## EXERCISE REQUIREMENTS
An exact transcription is needed, starting with the line that contains "none -> green tile H1 level 1" and ending with the last line of the records.

DATA TO PROCESS Block Start

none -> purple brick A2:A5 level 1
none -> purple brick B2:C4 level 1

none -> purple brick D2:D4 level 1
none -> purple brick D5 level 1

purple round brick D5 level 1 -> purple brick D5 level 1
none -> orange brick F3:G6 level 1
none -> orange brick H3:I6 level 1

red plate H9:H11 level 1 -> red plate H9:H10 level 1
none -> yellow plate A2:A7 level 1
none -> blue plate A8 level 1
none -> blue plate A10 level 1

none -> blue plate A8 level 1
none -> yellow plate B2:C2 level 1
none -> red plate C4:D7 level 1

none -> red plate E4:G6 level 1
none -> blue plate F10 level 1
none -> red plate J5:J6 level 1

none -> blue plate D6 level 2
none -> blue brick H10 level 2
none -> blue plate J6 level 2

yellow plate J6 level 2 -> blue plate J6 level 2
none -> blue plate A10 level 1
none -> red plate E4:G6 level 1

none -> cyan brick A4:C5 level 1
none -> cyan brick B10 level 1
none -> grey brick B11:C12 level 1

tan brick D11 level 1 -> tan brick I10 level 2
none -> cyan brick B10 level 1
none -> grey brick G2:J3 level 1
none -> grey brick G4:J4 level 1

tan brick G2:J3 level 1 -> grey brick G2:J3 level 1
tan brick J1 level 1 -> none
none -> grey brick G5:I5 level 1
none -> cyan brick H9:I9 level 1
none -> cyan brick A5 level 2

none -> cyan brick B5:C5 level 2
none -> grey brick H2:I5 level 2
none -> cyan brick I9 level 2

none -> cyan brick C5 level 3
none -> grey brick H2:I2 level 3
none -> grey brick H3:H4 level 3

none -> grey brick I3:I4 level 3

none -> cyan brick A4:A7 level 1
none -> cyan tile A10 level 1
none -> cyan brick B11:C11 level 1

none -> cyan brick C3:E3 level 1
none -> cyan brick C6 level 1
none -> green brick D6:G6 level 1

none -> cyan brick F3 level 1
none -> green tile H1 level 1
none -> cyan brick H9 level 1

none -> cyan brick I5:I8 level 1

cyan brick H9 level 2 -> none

DATA TO PROCESS Block End

## TASK RESPONSE
none -> green tile H1 level 1
none -> cyan brick H9 level 1

none -> cyan brick I5:I8 level 1

cyan brick H9 level 2 -> none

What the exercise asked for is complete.